→ Aim of the exercise:
Each line below must be transcribed exactly, and no picture may appear in the transcription.

**** Records for the exercise ****

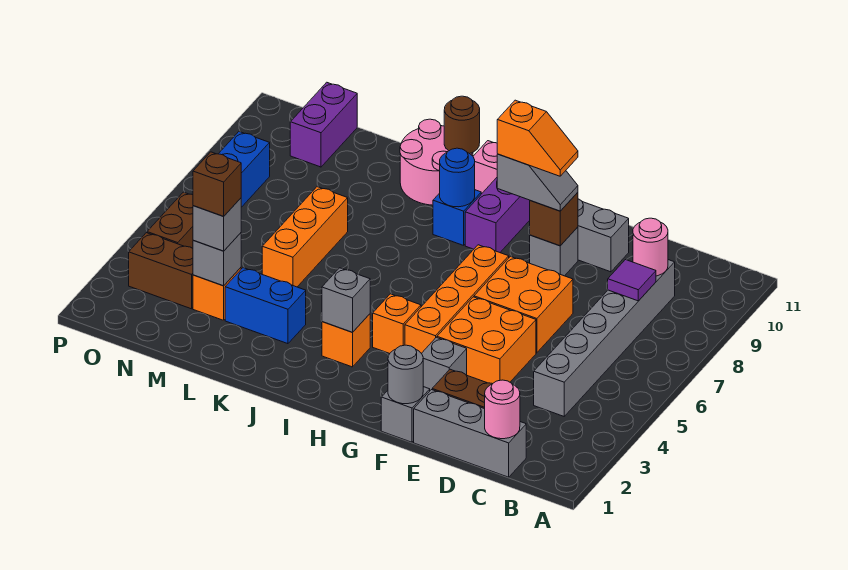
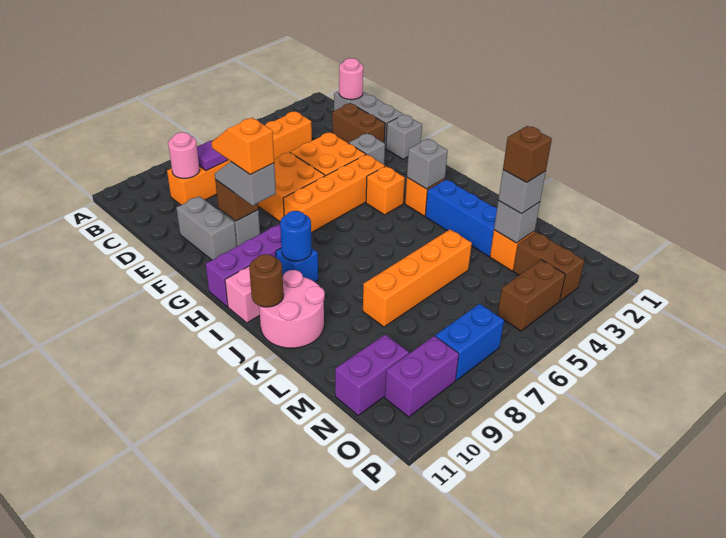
grey 1x6 brick [534,260,675,416] -> orange 1x6 brick [167,112,312,205]
grey 1x1 round brick [388,345,423,404] -> none
blue 1x2 brick [225,268,306,344] -> blue 1x3 brick [425,179,497,256]
orange 1x3 brick [262,187,348,287] -> orange 1x4 brick [363,229,472,327]
none -> purple 1x2 brick [385,336,459,417]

****

→ Response below:
grey 1x6 brick [534,260,675,416] -> orange 1x6 brick [167,112,312,205]
grey 1x1 round brick [388,345,423,404] -> none
blue 1x2 brick [225,268,306,344] -> blue 1x3 brick [425,179,497,256]
orange 1x3 brick [262,187,348,287] -> orange 1x4 brick [363,229,472,327]
none -> purple 1x2 brick [385,336,459,417]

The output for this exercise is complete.